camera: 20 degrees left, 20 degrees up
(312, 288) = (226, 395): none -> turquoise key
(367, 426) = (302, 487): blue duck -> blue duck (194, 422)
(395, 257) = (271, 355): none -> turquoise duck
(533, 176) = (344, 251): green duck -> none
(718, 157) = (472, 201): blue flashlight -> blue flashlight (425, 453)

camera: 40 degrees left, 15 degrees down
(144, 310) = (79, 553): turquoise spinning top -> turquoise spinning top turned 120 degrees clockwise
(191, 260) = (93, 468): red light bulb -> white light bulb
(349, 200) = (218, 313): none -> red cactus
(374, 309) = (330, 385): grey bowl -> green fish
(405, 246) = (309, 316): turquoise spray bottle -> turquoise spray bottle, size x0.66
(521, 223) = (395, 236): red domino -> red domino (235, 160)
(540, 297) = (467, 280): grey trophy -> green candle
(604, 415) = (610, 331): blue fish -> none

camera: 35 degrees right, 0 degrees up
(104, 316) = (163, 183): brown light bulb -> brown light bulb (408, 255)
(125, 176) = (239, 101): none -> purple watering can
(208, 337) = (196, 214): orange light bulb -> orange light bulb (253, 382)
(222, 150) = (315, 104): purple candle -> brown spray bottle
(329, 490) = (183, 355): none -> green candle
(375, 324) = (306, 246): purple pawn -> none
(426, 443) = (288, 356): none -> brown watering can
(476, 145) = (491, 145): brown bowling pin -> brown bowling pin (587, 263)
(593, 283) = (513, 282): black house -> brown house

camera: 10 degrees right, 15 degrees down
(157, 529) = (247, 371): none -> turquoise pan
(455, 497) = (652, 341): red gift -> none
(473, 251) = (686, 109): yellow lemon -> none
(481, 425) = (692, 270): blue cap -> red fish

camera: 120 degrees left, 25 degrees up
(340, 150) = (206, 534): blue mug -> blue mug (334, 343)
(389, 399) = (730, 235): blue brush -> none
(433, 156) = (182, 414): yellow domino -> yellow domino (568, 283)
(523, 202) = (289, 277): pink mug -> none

### Task objective
Copy out the records once more, exactly as they are written.

### Answer for the task
camera: 20 degrees left, 20 degrees up
(312, 288) = (226, 395): none -> turquoise key
(367, 426) = (302, 487): blue duck -> blue duck (194, 422)
(395, 257) = (271, 355): none -> turquoise duck
(533, 176) = (344, 251): green duck -> none
(718, 157) = (472, 201): blue flashlight -> blue flashlight (425, 453)

camera: 40 degrees left, 15 degrees down
(144, 310) = (79, 553): turquoise spinning top -> turquoise spinning top turned 120 degrees clockwise
(191, 260) = (93, 468): red light bulb -> white light bulb
(349, 200) = (218, 313): none -> red cactus
(374, 309) = (330, 385): grey bowl -> green fish
(405, 246) = (309, 316): turquoise spray bottle -> turquoise spray bottle, size x0.66
(521, 223) = (395, 236): red domino -> red domino (235, 160)
(540, 297) = (467, 280): grey trophy -> green candle
(604, 415) = (610, 331): blue fish -> none

camera: 35 degrees right, 0 degrees up
(104, 316) = (163, 183): brown light bulb -> brown light bulb (408, 255)
(125, 176) = (239, 101): none -> purple watering can
(208, 337) = (196, 214): orange light bulb -> orange light bulb (253, 382)
(222, 150) = (315, 104): purple candle -> brown spray bottle
(329, 490) = (183, 355): none -> green candle
(375, 324) = (306, 246): purple pawn -> none
(426, 443) = (288, 356): none -> brown watering can
(476, 145) = (491, 145): brown bowling pin -> brown bowling pin (587, 263)
(593, 283) = (513, 282): black house -> brown house

camera: 10 degrees right, 15 degrees down
(157, 529) = (247, 371): none -> turquoise pan
(455, 497) = (652, 341): red gift -> none
(473, 251) = (686, 109): yellow lemon -> none
(481, 425) = (692, 270): blue cap -> red fish

camera: 120 degrees left, 25 degrees up
(340, 150) = (206, 534): blue mug -> blue mug (334, 343)
(389, 399) = (730, 235): blue brush -> none
(433, 156) = (182, 414): yellow domino -> yellow domino (568, 283)
(523, 202) = (289, 277): pink mug -> none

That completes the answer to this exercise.